■ Directions
The finished copy should hold every entry exactly as given, and no pictures.

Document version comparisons
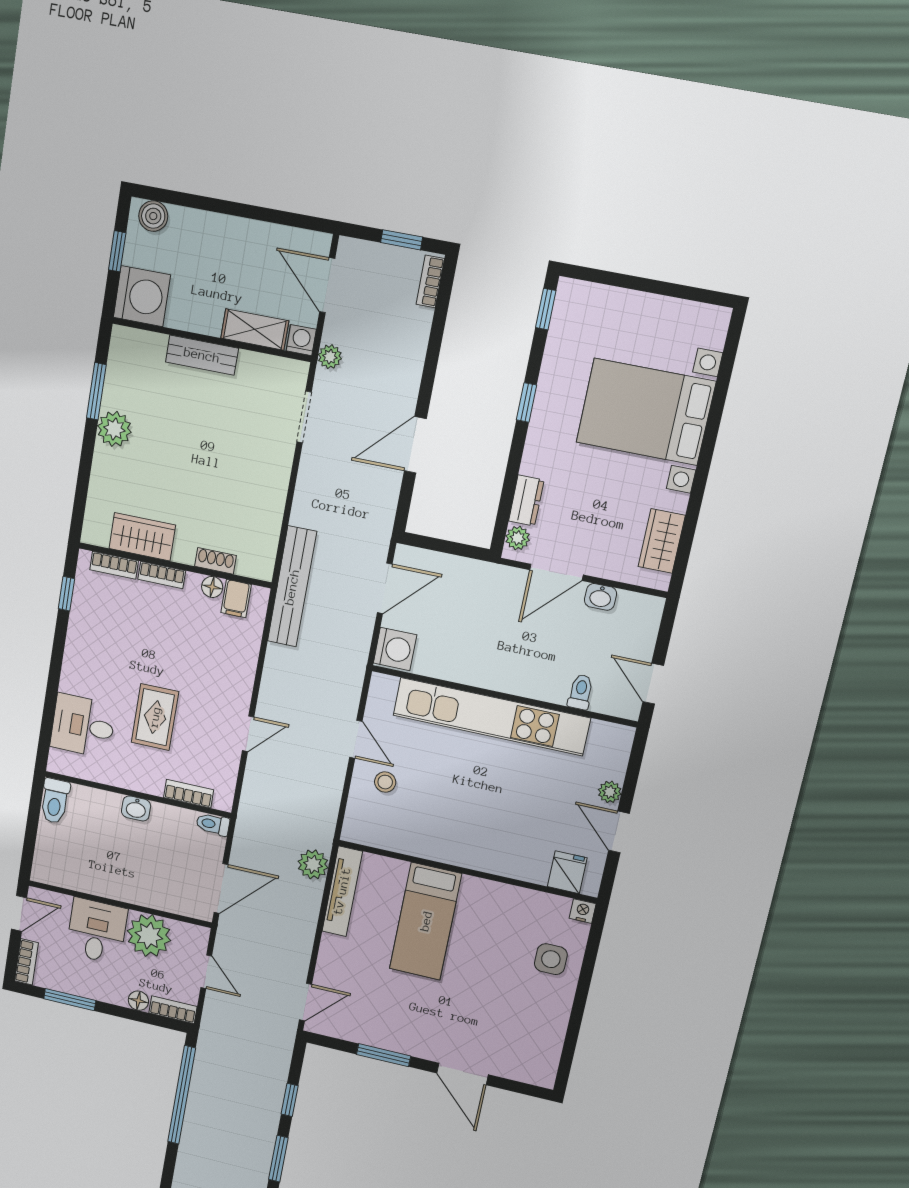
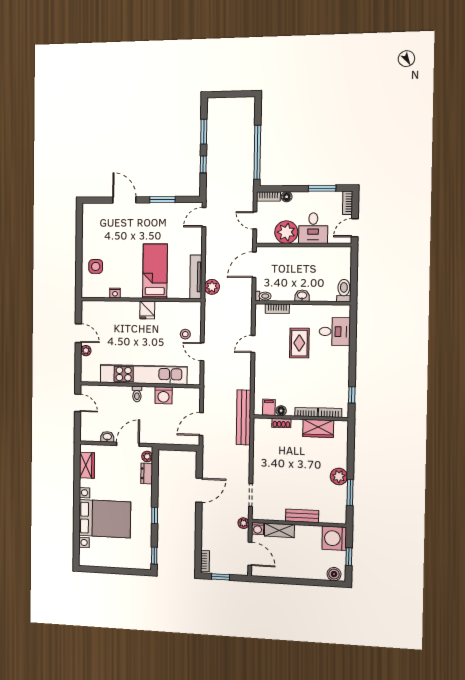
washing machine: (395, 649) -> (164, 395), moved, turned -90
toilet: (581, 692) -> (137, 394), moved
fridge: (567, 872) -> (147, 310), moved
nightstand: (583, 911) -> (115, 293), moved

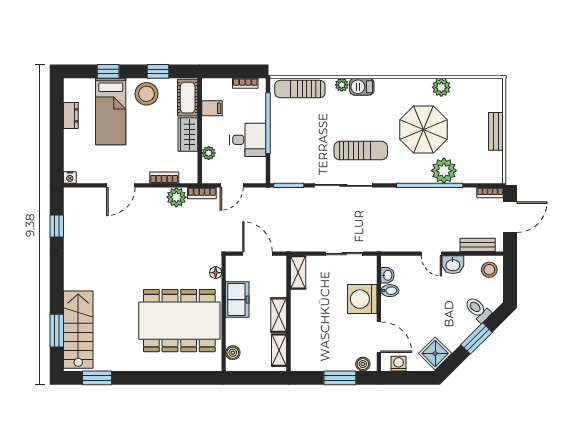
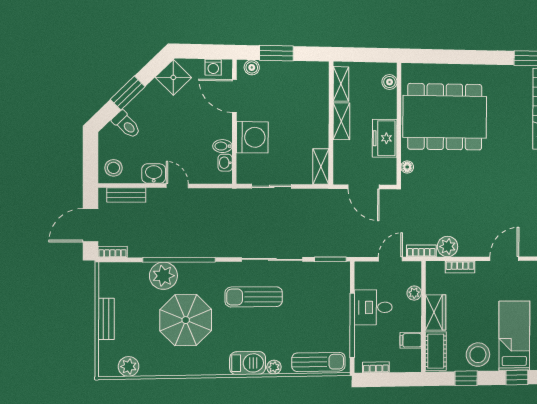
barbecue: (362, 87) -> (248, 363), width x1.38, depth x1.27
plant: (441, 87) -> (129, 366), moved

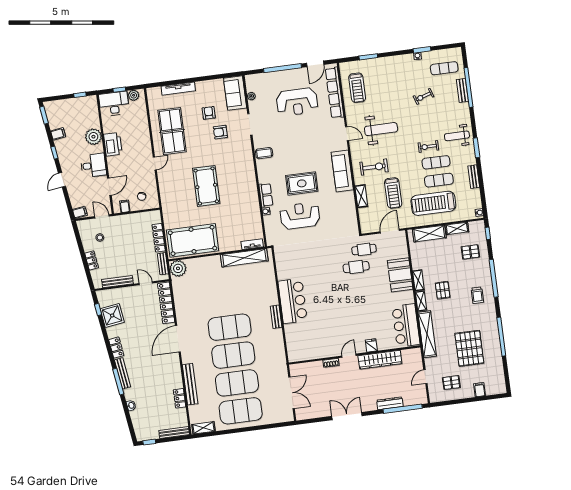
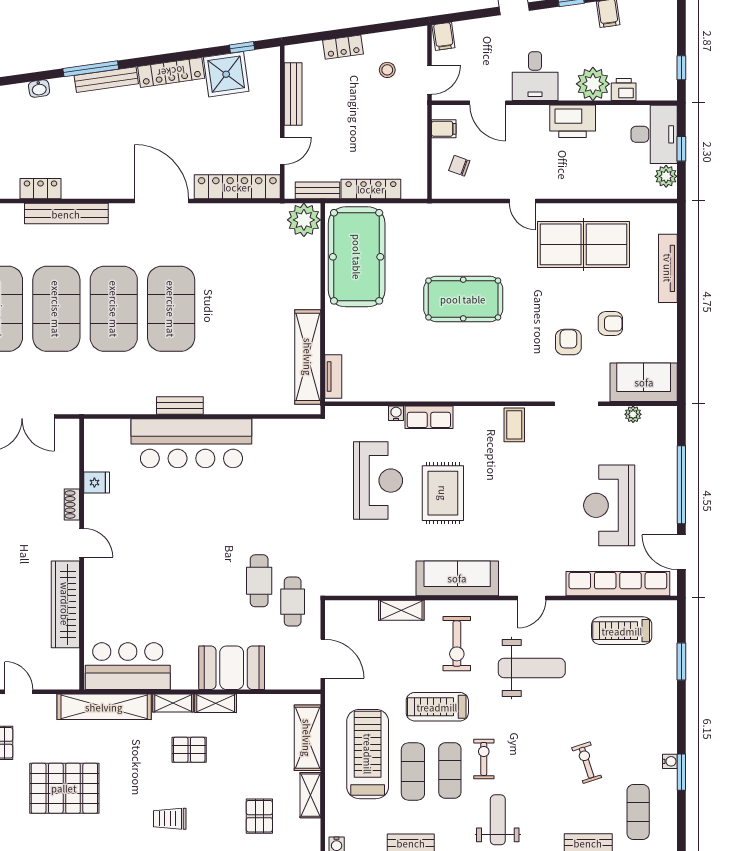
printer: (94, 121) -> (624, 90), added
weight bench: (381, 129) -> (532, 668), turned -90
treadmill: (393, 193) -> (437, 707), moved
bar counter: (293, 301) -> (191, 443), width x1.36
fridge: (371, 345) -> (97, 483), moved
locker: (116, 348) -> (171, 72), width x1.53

■ Response to this exercise
washing machine: (395, 649) -> (164, 395), moved, turned -90
toilet: (581, 692) -> (137, 394), moved
fridge: (567, 872) -> (147, 310), moved
nightstand: (583, 911) -> (115, 293), moved

barbecue: (362, 87) -> (248, 363), width x1.38, depth x1.27
plant: (441, 87) -> (129, 366), moved

printer: (94, 121) -> (624, 90), added
weight bench: (381, 129) -> (532, 668), turned -90
treadmill: (393, 193) -> (437, 707), moved
bar counter: (293, 301) -> (191, 443), width x1.36
fridge: (371, 345) -> (97, 483), moved
locker: (116, 348) -> (171, 72), width x1.53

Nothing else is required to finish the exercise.